ABOUT THIS EXERCISE: An exact transcription of every entry is required, with the images left out.

Object state comparisons
----

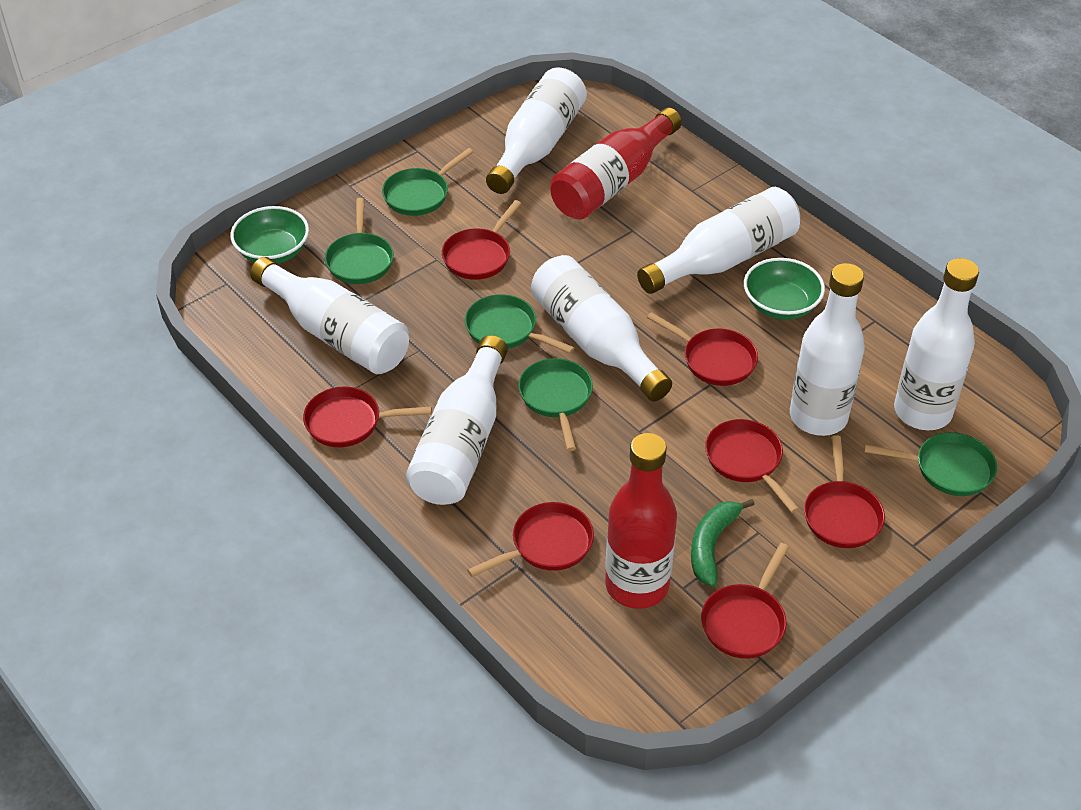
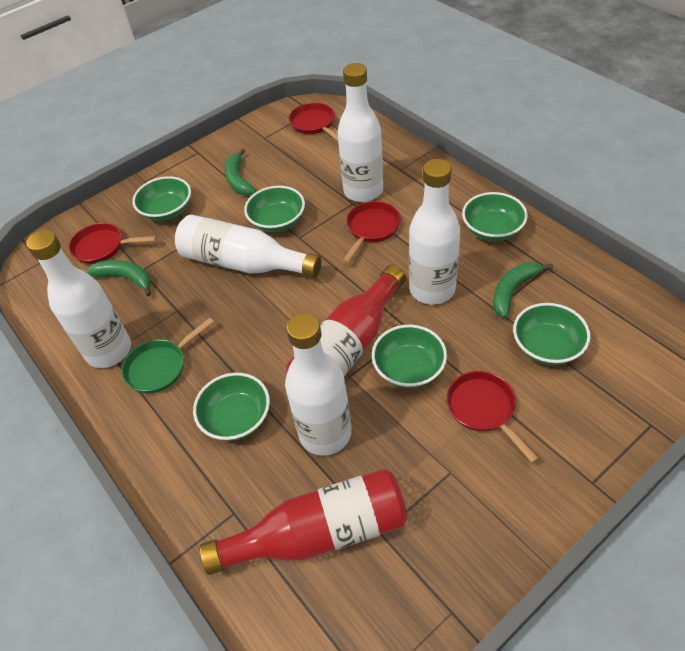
green banana: 1 -> 3
green bowl: 2 -> 6
green pan: 5 -> 1
red pan: 7 -> 4
white bottle: 7 -> 5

----

ANSWER SECTION:
green banana: 1 -> 3
green bowl: 2 -> 6
green pan: 5 -> 1
red pan: 7 -> 4
white bottle: 7 -> 5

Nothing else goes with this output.